Restate word for word the lines of the records below, starting at the line that contains "SCALE2 pin SCK: TX -> A2" and ending at the line that contains "SCALE1 pin DT: D27 -> D26", with both of those lines included and nothing else.

• Available data
● ● ●
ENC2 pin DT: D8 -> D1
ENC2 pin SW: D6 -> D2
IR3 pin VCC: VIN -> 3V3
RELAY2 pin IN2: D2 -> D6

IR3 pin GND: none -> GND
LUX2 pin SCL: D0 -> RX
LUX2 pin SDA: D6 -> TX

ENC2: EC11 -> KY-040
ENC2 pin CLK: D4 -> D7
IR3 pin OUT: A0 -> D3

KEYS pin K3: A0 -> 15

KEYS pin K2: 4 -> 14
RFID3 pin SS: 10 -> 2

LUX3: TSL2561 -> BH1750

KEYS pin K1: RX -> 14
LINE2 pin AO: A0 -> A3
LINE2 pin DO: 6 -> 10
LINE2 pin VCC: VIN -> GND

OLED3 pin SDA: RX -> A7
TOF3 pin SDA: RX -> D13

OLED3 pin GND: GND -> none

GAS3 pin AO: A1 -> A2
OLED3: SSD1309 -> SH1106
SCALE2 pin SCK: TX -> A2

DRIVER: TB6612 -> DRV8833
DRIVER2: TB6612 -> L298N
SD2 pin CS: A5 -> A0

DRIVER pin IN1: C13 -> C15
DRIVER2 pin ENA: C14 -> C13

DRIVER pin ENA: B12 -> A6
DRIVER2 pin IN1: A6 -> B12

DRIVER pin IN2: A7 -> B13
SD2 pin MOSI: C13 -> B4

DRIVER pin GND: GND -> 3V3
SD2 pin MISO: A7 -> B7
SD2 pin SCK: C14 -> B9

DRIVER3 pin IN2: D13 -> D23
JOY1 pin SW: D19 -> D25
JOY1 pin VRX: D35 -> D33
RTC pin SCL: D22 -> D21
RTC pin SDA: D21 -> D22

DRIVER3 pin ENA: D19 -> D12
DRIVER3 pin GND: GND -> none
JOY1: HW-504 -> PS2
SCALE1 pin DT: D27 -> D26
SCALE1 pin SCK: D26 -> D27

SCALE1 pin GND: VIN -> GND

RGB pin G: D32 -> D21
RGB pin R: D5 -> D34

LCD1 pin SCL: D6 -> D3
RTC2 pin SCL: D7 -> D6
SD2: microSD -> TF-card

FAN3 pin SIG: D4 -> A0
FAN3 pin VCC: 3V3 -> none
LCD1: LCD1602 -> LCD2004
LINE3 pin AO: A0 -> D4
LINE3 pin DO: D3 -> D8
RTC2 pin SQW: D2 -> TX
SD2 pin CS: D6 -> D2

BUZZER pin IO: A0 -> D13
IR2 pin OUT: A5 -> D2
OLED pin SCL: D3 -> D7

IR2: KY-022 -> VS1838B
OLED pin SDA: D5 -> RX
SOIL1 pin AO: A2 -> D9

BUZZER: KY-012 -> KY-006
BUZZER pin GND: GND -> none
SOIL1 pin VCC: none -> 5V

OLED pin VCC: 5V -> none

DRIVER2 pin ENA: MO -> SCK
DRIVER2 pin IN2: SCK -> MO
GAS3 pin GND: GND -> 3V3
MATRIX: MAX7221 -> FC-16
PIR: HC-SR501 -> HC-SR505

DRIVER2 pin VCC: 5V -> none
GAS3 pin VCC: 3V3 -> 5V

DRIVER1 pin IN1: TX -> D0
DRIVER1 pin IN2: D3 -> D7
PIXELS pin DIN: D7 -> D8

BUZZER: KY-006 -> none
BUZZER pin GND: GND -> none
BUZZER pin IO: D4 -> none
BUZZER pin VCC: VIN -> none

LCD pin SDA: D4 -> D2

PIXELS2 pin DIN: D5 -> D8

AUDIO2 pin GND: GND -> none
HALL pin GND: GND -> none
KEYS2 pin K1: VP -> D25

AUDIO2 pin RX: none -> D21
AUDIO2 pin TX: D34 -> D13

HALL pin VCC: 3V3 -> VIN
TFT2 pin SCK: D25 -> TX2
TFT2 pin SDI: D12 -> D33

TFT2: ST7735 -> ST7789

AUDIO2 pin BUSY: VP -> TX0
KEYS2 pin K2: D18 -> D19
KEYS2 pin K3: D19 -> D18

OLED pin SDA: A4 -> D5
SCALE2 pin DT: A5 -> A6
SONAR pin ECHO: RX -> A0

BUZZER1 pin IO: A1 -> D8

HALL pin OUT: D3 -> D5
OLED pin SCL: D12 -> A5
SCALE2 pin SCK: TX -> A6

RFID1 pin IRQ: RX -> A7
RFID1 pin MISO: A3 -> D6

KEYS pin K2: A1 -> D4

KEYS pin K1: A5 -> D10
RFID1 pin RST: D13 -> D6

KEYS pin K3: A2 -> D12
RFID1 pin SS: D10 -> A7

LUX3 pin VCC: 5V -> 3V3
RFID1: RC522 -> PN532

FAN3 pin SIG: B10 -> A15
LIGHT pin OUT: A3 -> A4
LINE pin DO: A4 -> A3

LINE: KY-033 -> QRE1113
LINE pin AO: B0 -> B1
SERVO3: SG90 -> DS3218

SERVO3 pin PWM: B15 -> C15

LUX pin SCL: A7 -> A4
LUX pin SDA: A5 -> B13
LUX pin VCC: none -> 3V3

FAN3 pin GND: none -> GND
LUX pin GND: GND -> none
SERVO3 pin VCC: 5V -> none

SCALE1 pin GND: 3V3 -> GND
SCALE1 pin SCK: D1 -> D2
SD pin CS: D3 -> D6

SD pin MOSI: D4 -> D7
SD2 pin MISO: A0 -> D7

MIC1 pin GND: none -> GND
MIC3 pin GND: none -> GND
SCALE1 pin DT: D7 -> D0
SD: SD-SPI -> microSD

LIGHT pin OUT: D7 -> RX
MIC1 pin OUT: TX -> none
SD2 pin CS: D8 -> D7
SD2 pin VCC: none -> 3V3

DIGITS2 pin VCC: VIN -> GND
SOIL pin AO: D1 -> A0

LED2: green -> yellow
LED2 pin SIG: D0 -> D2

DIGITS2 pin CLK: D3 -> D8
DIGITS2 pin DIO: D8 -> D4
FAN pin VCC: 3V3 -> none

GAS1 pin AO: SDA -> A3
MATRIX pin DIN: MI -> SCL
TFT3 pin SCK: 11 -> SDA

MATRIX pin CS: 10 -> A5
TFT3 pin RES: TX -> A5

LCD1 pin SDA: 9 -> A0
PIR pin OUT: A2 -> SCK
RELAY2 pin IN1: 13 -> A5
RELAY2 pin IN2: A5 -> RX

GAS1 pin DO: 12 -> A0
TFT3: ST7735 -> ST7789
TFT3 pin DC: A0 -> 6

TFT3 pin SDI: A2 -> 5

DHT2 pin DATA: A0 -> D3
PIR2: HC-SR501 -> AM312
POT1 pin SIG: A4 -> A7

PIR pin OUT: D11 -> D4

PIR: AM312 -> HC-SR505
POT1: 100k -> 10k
● ● ●
• Exercise result
SCALE2 pin SCK: TX -> A2

DRIVER: TB6612 -> DRV8833
DRIVER2: TB6612 -> L298N
SD2 pin CS: A5 -> A0

DRIVER pin IN1: C13 -> C15
DRIVER2 pin ENA: C14 -> C13

DRIVER pin ENA: B12 -> A6
DRIVER2 pin IN1: A6 -> B12

DRIVER pin IN2: A7 -> B13
SD2 pin MOSI: C13 -> B4

DRIVER pin GND: GND -> 3V3
SD2 pin MISO: A7 -> B7
SD2 pin SCK: C14 -> B9

DRIVER3 pin IN2: D13 -> D23
JOY1 pin SW: D19 -> D25
JOY1 pin VRX: D35 -> D33
RTC pin SCL: D22 -> D21
RTC pin SDA: D21 -> D22

DRIVER3 pin ENA: D19 -> D12
DRIVER3 pin GND: GND -> none
JOY1: HW-504 -> PS2
SCALE1 pin DT: D27 -> D26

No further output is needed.